WHAT THE TASK REQUIRES
Leave out the pictures, then return the records word for word.

DATA TO PROCESS

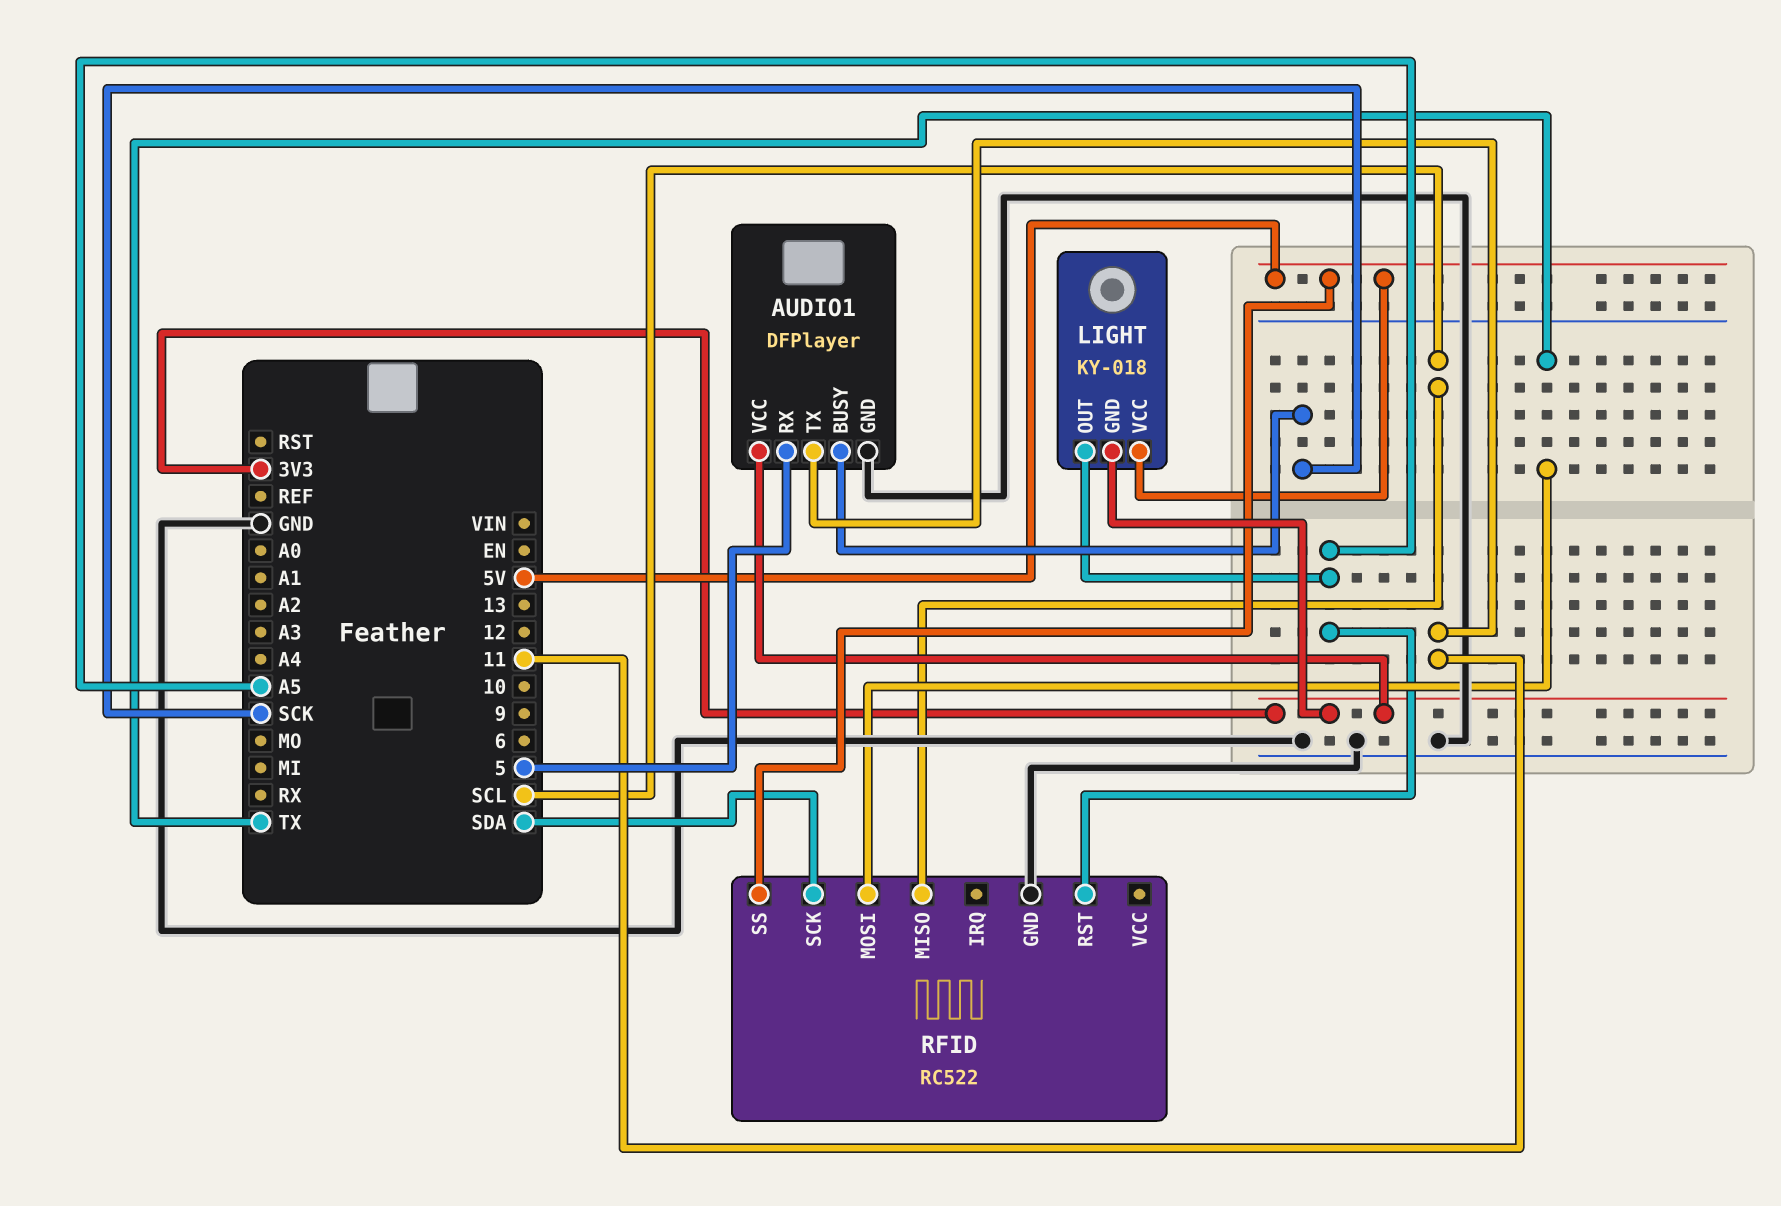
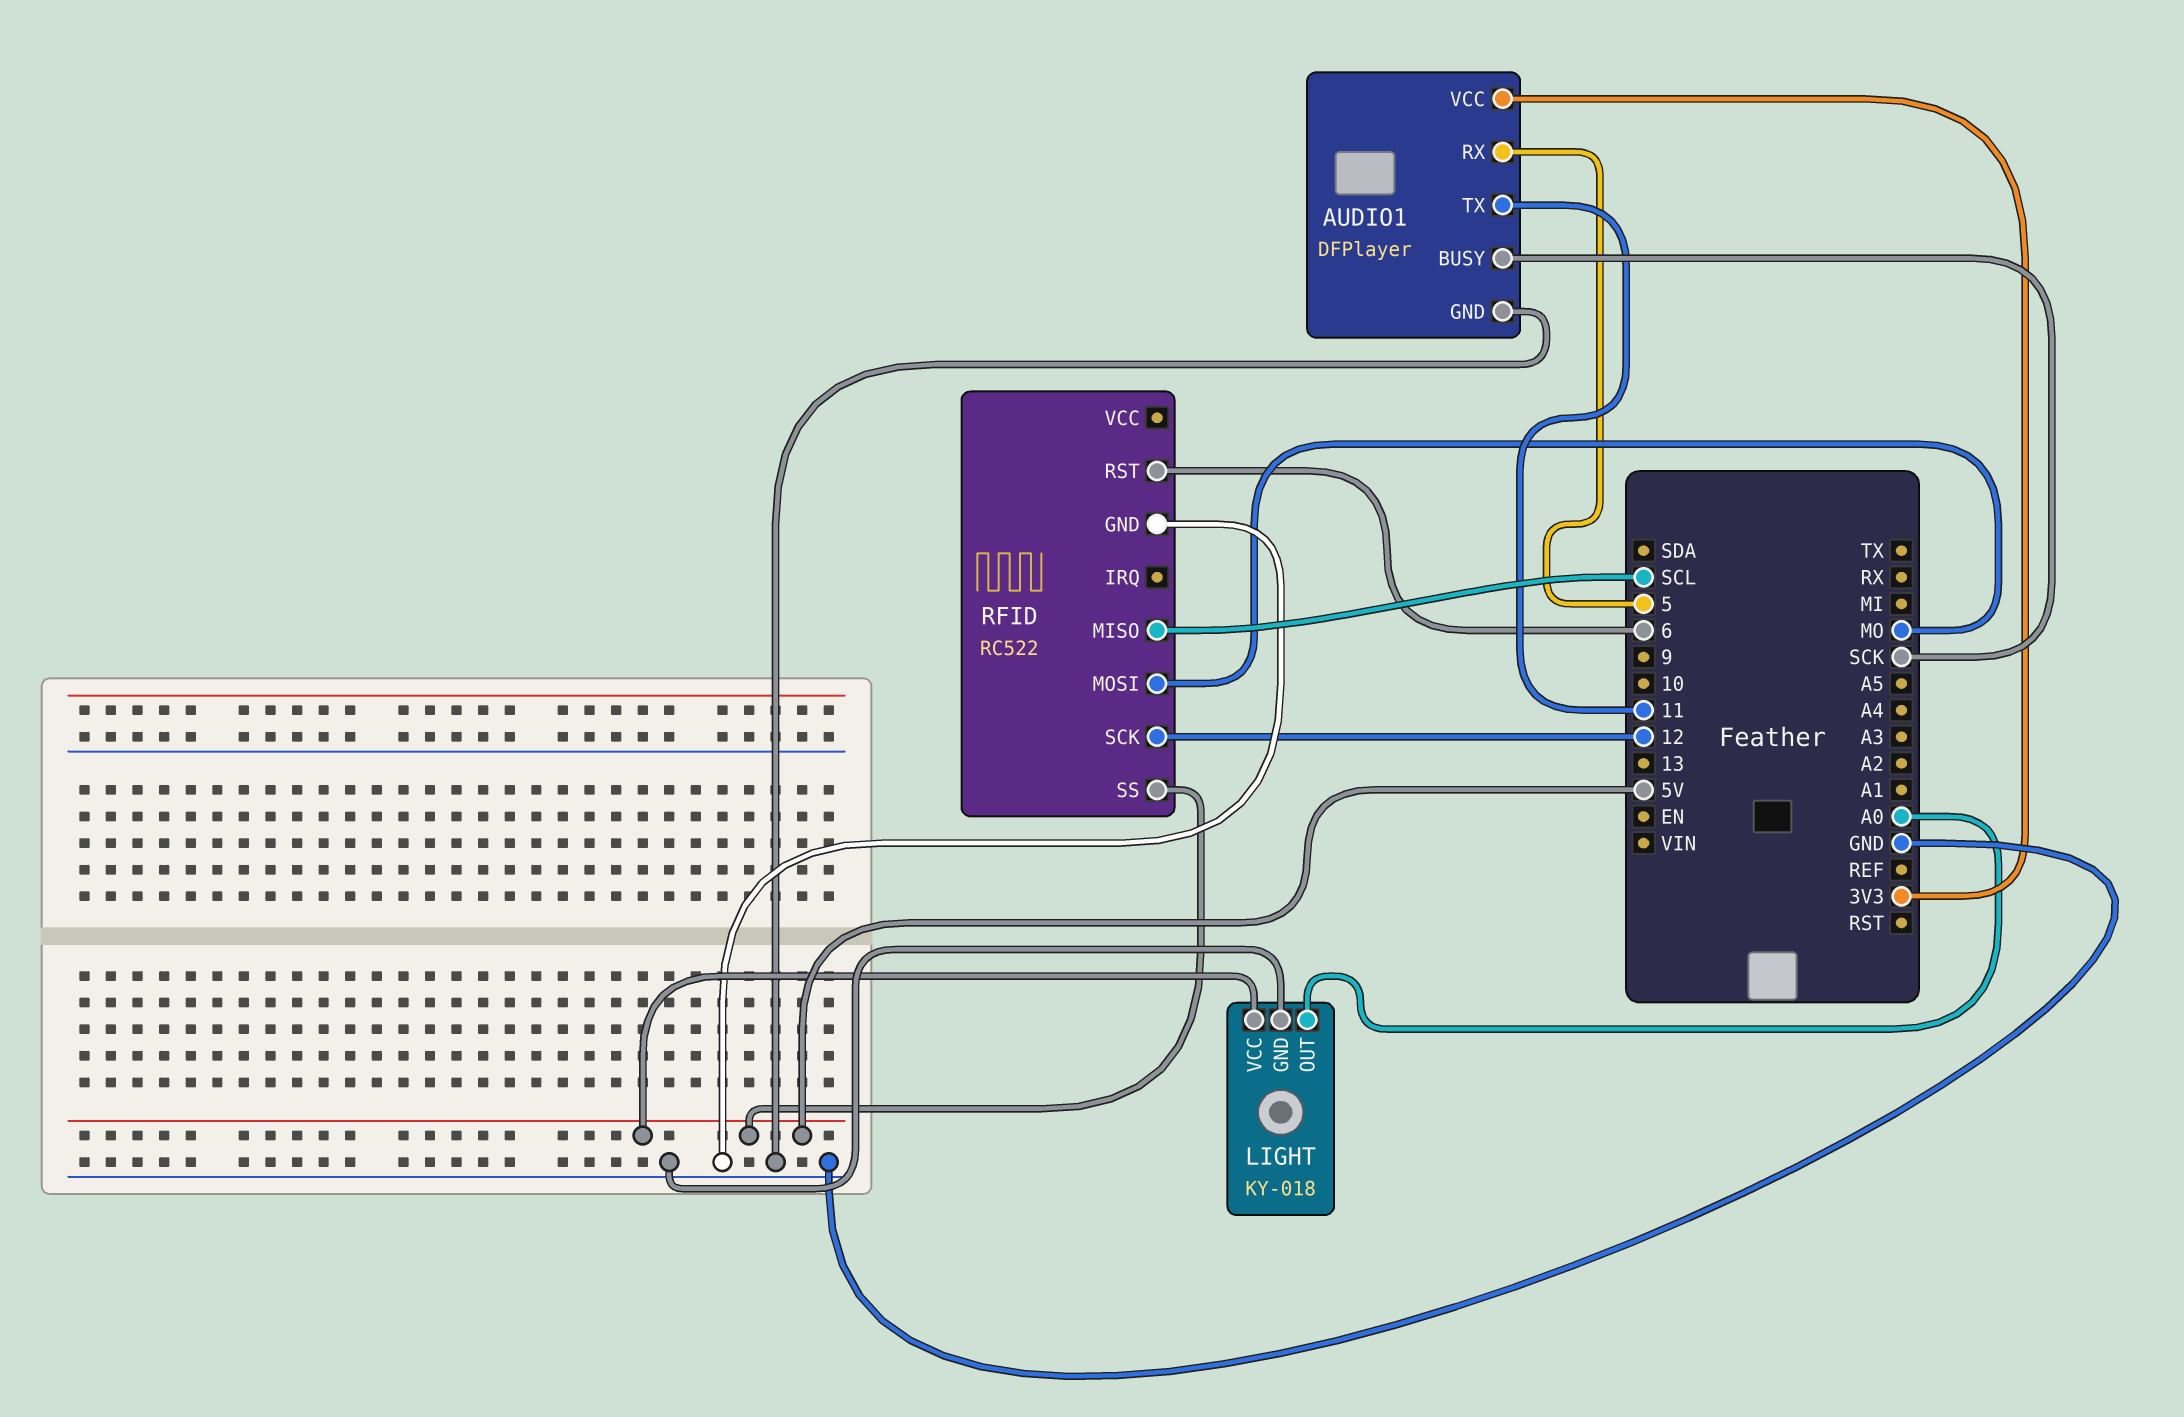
LIGHT pin GND: 3V3 -> GND
LIGHT pin OUT: A5 -> A0
RFID pin MOSI: TX -> MO
RFID pin RST: A5 -> 6
RFID pin SCK: SDA -> 12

ANSWER TO THIS TASK
LIGHT pin GND: 3V3 -> GND
LIGHT pin OUT: A5 -> A0
RFID pin MOSI: TX -> MO
RFID pin RST: A5 -> 6
RFID pin SCK: SDA -> 12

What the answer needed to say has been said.